Before-and-after change data
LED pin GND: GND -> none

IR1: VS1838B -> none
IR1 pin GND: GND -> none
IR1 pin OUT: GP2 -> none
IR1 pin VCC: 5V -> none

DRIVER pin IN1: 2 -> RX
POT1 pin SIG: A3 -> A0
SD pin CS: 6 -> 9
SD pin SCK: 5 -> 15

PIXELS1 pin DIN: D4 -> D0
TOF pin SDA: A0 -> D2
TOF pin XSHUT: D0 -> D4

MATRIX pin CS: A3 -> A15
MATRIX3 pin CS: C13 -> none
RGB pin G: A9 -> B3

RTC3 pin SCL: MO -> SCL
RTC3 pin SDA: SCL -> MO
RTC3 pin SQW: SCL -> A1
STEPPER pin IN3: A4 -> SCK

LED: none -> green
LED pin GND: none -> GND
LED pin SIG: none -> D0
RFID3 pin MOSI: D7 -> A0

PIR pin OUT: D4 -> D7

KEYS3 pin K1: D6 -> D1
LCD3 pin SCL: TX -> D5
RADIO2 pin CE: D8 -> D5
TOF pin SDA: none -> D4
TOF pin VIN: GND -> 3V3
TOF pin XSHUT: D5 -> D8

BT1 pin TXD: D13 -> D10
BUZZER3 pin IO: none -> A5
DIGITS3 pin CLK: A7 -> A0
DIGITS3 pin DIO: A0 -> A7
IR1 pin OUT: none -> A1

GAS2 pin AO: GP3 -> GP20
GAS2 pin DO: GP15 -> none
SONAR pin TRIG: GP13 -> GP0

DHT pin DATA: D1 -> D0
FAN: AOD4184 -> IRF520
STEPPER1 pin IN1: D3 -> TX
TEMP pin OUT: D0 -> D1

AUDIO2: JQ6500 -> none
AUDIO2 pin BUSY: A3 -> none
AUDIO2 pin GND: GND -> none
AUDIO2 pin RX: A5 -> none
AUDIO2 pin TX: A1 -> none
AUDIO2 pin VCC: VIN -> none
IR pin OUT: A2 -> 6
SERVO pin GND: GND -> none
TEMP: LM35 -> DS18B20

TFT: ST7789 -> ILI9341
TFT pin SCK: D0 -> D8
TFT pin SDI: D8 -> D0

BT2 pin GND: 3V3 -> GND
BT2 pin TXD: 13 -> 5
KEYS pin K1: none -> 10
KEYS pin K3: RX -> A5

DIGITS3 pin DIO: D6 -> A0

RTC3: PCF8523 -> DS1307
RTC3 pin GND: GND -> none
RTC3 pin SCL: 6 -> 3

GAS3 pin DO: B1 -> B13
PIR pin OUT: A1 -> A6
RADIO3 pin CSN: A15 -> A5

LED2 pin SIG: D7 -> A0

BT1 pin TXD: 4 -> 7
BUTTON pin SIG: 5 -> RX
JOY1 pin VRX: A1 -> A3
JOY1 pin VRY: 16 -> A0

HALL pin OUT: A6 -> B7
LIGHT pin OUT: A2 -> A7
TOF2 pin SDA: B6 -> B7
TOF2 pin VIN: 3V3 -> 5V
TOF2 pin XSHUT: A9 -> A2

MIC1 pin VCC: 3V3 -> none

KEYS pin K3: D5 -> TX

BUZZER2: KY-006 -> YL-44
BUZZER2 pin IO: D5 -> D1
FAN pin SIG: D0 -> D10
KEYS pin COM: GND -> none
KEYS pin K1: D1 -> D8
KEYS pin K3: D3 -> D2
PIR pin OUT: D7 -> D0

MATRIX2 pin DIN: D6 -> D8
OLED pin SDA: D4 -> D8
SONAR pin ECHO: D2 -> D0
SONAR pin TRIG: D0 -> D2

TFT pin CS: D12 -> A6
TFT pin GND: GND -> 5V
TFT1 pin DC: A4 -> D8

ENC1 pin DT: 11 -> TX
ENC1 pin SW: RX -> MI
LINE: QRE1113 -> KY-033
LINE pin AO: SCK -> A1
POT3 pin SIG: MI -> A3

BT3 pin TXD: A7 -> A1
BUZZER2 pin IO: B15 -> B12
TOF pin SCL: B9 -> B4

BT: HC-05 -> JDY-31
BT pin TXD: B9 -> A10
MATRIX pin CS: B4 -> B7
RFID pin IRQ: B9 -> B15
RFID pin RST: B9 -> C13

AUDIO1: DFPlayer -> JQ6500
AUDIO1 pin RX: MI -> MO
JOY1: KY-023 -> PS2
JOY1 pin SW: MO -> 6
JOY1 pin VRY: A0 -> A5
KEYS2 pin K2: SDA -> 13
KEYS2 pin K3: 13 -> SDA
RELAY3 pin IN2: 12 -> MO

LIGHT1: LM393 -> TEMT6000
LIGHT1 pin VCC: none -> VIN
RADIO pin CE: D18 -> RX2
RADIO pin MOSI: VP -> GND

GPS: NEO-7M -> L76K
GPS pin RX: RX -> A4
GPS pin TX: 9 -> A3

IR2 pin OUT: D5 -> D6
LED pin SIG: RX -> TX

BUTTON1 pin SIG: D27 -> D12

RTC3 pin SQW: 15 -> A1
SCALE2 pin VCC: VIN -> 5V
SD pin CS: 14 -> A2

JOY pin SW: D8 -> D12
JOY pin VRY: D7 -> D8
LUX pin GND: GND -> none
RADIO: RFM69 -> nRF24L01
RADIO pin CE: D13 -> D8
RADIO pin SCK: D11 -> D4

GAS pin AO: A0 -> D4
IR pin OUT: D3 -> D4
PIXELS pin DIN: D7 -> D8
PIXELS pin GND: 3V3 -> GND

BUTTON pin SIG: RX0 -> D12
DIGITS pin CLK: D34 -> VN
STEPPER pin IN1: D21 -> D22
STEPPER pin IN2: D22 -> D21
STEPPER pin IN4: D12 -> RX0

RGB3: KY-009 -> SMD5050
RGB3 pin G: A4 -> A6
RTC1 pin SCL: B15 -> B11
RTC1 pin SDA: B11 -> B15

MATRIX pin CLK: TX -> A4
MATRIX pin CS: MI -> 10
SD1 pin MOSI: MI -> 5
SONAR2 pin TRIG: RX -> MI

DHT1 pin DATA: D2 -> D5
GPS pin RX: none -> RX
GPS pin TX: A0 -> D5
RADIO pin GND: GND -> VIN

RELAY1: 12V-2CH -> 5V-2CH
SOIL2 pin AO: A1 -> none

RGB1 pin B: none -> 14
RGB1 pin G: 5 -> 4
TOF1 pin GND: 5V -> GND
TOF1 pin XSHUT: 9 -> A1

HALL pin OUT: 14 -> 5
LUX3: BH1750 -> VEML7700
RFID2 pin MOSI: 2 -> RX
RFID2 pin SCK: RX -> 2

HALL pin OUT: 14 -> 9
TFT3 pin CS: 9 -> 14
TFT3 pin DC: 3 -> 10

Aim of the task: The response should be an exact repeat of the data above.

Completed exercise:
LED pin GND: GND -> none

IR1: VS1838B -> none
IR1 pin GND: GND -> none
IR1 pin OUT: GP2 -> none
IR1 pin VCC: 5V -> none

DRIVER pin IN1: 2 -> RX
POT1 pin SIG: A3 -> A0
SD pin CS: 6 -> 9
SD pin SCK: 5 -> 15

PIXELS1 pin DIN: D4 -> D0
TOF pin SDA: A0 -> D2
TOF pin XSHUT: D0 -> D4

MATRIX pin CS: A3 -> A15
MATRIX3 pin CS: C13 -> none
RGB pin G: A9 -> B3

RTC3 pin SCL: MO -> SCL
RTC3 pin SDA: SCL -> MO
RTC3 pin SQW: SCL -> A1
STEPPER pin IN3: A4 -> SCK

LED: none -> green
LED pin GND: none -> GND
LED pin SIG: none -> D0
RFID3 pin MOSI: D7 -> A0

PIR pin OUT: D4 -> D7

KEYS3 pin K1: D6 -> D1
LCD3 pin SCL: TX -> D5
RADIO2 pin CE: D8 -> D5
TOF pin SDA: none -> D4
TOF pin VIN: GND -> 3V3
TOF pin XSHUT: D5 -> D8

BT1 pin TXD: D13 -> D10
BUZZER3 pin IO: none -> A5
DIGITS3 pin CLK: A7 -> A0
DIGITS3 pin DIO: A0 -> A7
IR1 pin OUT: none -> A1

GAS2 pin AO: GP3 -> GP20
GAS2 pin DO: GP15 -> none
SONAR pin TRIG: GP13 -> GP0

DHT pin DATA: D1 -> D0
FAN: AOD4184 -> IRF520
STEPPER1 pin IN1: D3 -> TX
TEMP pin OUT: D0 -> D1

AUDIO2: JQ6500 -> none
AUDIO2 pin BUSY: A3 -> none
AUDIO2 pin GND: GND -> none
AUDIO2 pin RX: A5 -> none
AUDIO2 pin TX: A1 -> none
AUDIO2 pin VCC: VIN -> none
IR pin OUT: A2 -> 6
SERVO pin GND: GND -> none
TEMP: LM35 -> DS18B20

TFT: ST7789 -> ILI9341
TFT pin SCK: D0 -> D8
TFT pin SDI: D8 -> D0

BT2 pin GND: 3V3 -> GND
BT2 pin TXD: 13 -> 5
KEYS pin K1: none -> 10
KEYS pin K3: RX -> A5

DIGITS3 pin DIO: D6 -> A0

RTC3: PCF8523 -> DS1307
RTC3 pin GND: GND -> none
RTC3 pin SCL: 6 -> 3

GAS3 pin DO: B1 -> B13
PIR pin OUT: A1 -> A6
RADIO3 pin CSN: A15 -> A5

LED2 pin SIG: D7 -> A0

BT1 pin TXD: 4 -> 7
BUTTON pin SIG: 5 -> RX
JOY1 pin VRX: A1 -> A3
JOY1 pin VRY: 16 -> A0

HALL pin OUT: A6 -> B7
LIGHT pin OUT: A2 -> A7
TOF2 pin SDA: B6 -> B7
TOF2 pin VIN: 3V3 -> 5V
TOF2 pin XSHUT: A9 -> A2

MIC1 pin VCC: 3V3 -> none

KEYS pin K3: D5 -> TX

BUZZER2: KY-006 -> YL-44
BUZZER2 pin IO: D5 -> D1
FAN pin SIG: D0 -> D10
KEYS pin COM: GND -> none
KEYS pin K1: D1 -> D8
KEYS pin K3: D3 -> D2
PIR pin OUT: D7 -> D0

MATRIX2 pin DIN: D6 -> D8
OLED pin SDA: D4 -> D8
SONAR pin ECHO: D2 -> D0
SONAR pin TRIG: D0 -> D2

TFT pin CS: D12 -> A6
TFT pin GND: GND -> 5V
TFT1 pin DC: A4 -> D8

ENC1 pin DT: 11 -> TX
ENC1 pin SW: RX -> MI
LINE: QRE1113 -> KY-033
LINE pin AO: SCK -> A1
POT3 pin SIG: MI -> A3

BT3 pin TXD: A7 -> A1
BUZZER2 pin IO: B15 -> B12
TOF pin SCL: B9 -> B4

BT: HC-05 -> JDY-31
BT pin TXD: B9 -> A10
MATRIX pin CS: B4 -> B7
RFID pin IRQ: B9 -> B15
RFID pin RST: B9 -> C13

AUDIO1: DFPlayer -> JQ6500
AUDIO1 pin RX: MI -> MO
JOY1: KY-023 -> PS2
JOY1 pin SW: MO -> 6
JOY1 pin VRY: A0 -> A5
KEYS2 pin K2: SDA -> 13
KEYS2 pin K3: 13 -> SDA
RELAY3 pin IN2: 12 -> MO

LIGHT1: LM393 -> TEMT6000
LIGHT1 pin VCC: none -> VIN
RADIO pin CE: D18 -> RX2
RADIO pin MOSI: VP -> GND

GPS: NEO-7M -> L76K
GPS pin RX: RX -> A4
GPS pin TX: 9 -> A3

IR2 pin OUT: D5 -> D6
LED pin SIG: RX -> TX

BUTTON1 pin SIG: D27 -> D12

RTC3 pin SQW: 15 -> A1
SCALE2 pin VCC: VIN -> 5V
SD pin CS: 14 -> A2

JOY pin SW: D8 -> D12
JOY pin VRY: D7 -> D8
LUX pin GND: GND -> none
RADIO: RFM69 -> nRF24L01
RADIO pin CE: D13 -> D8
RADIO pin SCK: D11 -> D4

GAS pin AO: A0 -> D4
IR pin OUT: D3 -> D4
PIXELS pin DIN: D7 -> D8
PIXELS pin GND: 3V3 -> GND

BUTTON pin SIG: RX0 -> D12
DIGITS pin CLK: D34 -> VN
STEPPER pin IN1: D21 -> D22
STEPPER pin IN2: D22 -> D21
STEPPER pin IN4: D12 -> RX0

RGB3: KY-009 -> SMD5050
RGB3 pin G: A4 -> A6
RTC1 pin SCL: B15 -> B11
RTC1 pin SDA: B11 -> B15

MATRIX pin CLK: TX -> A4
MATRIX pin CS: MI -> 10
SD1 pin MOSI: MI -> 5
SONAR2 pin TRIG: RX -> MI

DHT1 pin DATA: D2 -> D5
GPS pin RX: none -> RX
GPS pin TX: A0 -> D5
RADIO pin GND: GND -> VIN

RELAY1: 12V-2CH -> 5V-2CH
SOIL2 pin AO: A1 -> none

RGB1 pin B: none -> 14
RGB1 pin G: 5 -> 4
TOF1 pin GND: 5V -> GND
TOF1 pin XSHUT: 9 -> A1

HALL pin OUT: 14 -> 5
LUX3: BH1750 -> VEML7700
RFID2 pin MOSI: 2 -> RX
RFID2 pin SCK: RX -> 2

HALL pin OUT: 14 -> 9
TFT3 pin CS: 9 -> 14
TFT3 pin DC: 3 -> 10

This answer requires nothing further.